▸ REQUIRED ACTION: Check each line of the listing below for the string "pyramid", and give only how many lines hold it.

▸ PROVIDED RECORDS:
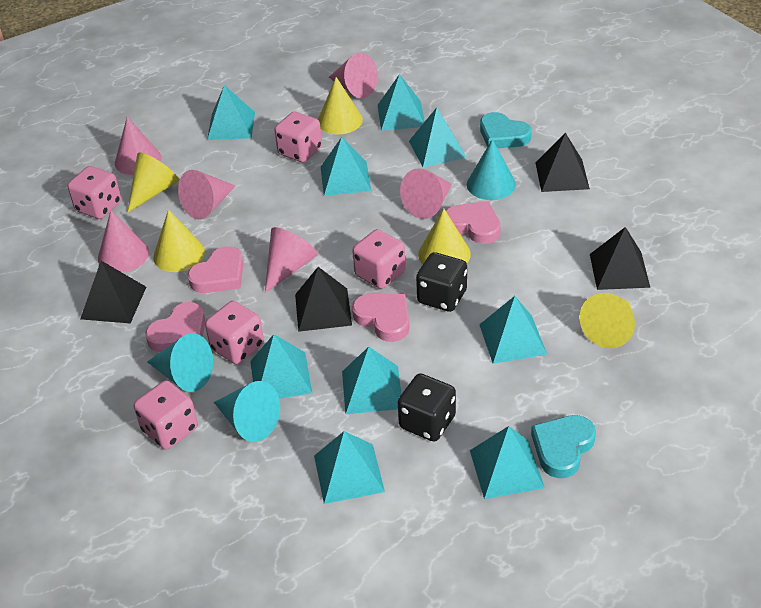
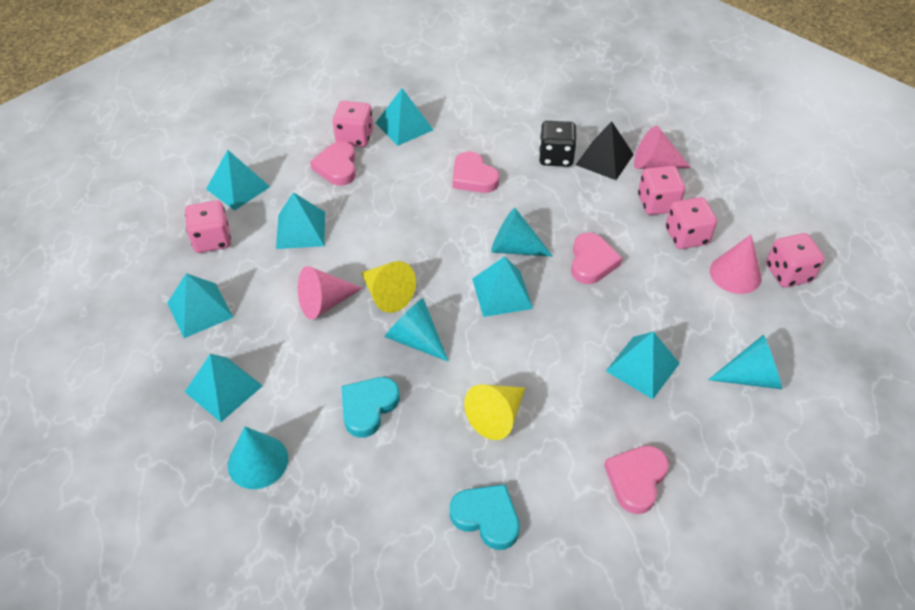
black dice: 2 -> 1
black pyramid: 4 -> 1
pink cone: 6 -> 3
turquoise cone: 3 -> 4
turquoise pyramid: 9 -> 7
yellow cone: 5 -> 2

▸ SOLUTION TO THIS EXERCISE: 2